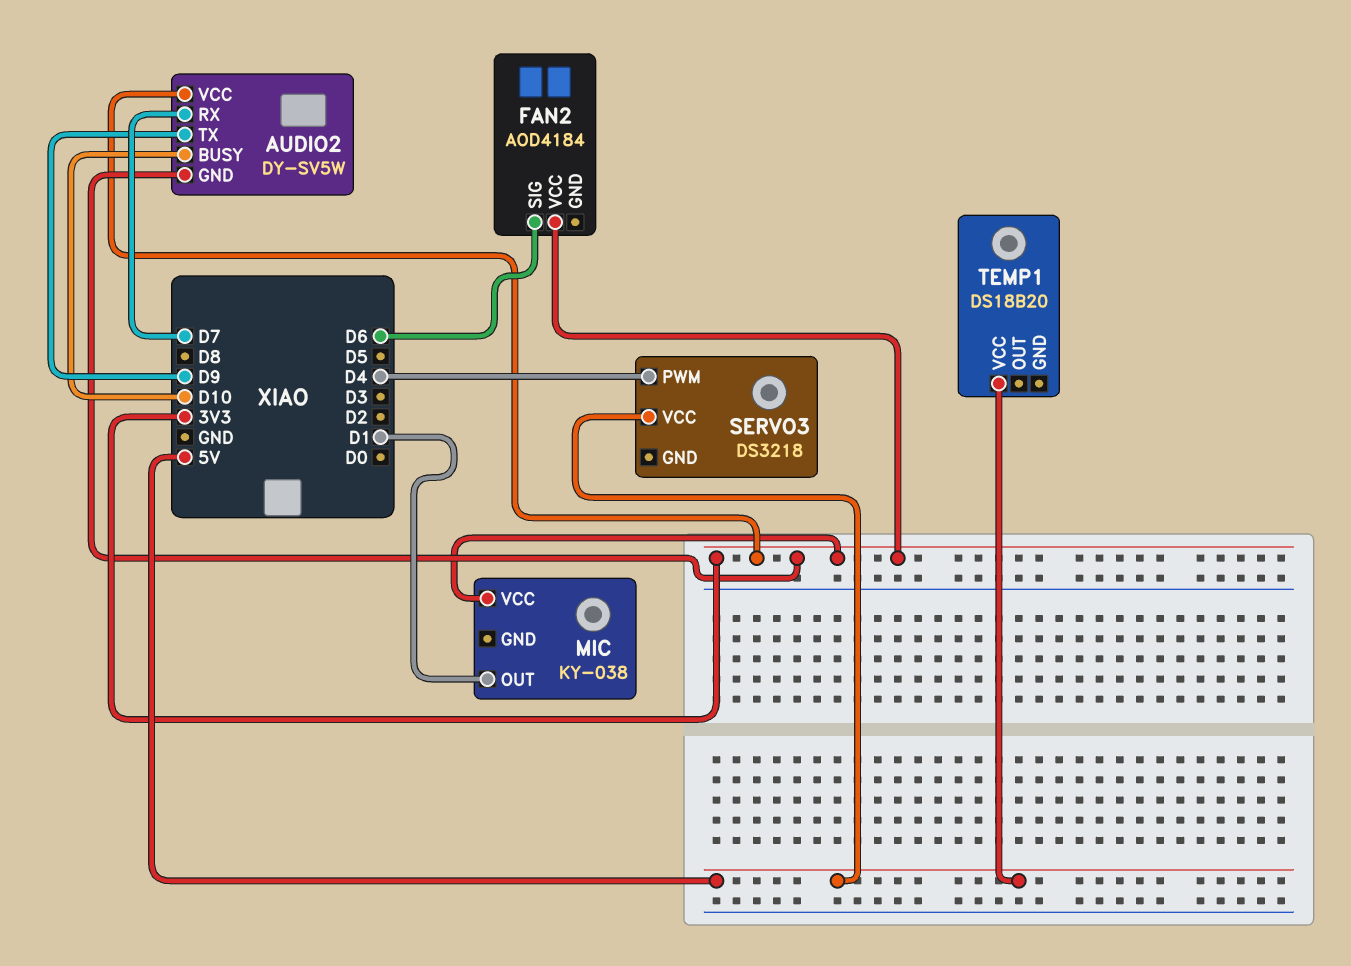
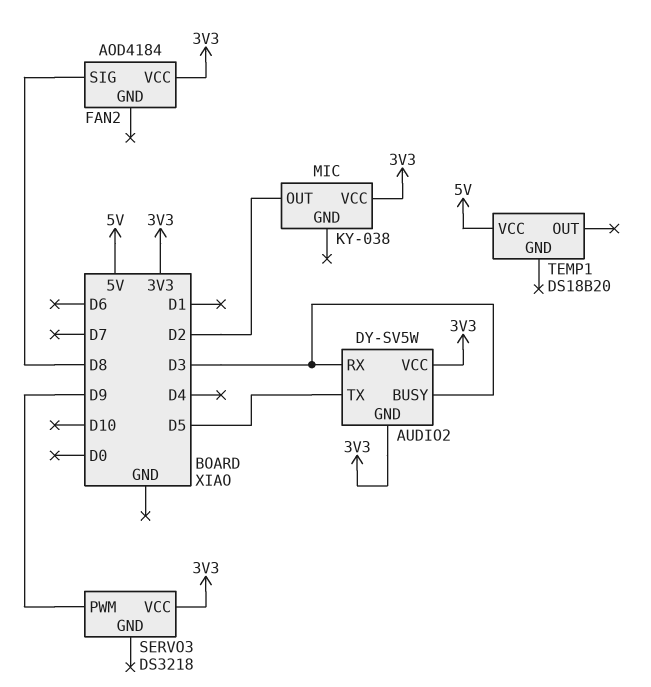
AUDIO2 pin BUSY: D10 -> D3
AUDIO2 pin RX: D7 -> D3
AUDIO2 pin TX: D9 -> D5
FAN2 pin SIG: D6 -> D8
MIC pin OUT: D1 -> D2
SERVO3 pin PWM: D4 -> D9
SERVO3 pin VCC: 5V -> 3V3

━━━━━━━━━━

*Task details:*
Reproduce exactly the lines from the one with "AUDIO2 pin TX: D9 -> D5" through the end of the entries above, both ends included.

*Result of this exercise:*
AUDIO2 pin TX: D9 -> D5
FAN2 pin SIG: D6 -> D8
MIC pin OUT: D1 -> D2
SERVO3 pin PWM: D4 -> D9
SERVO3 pin VCC: 5V -> 3V3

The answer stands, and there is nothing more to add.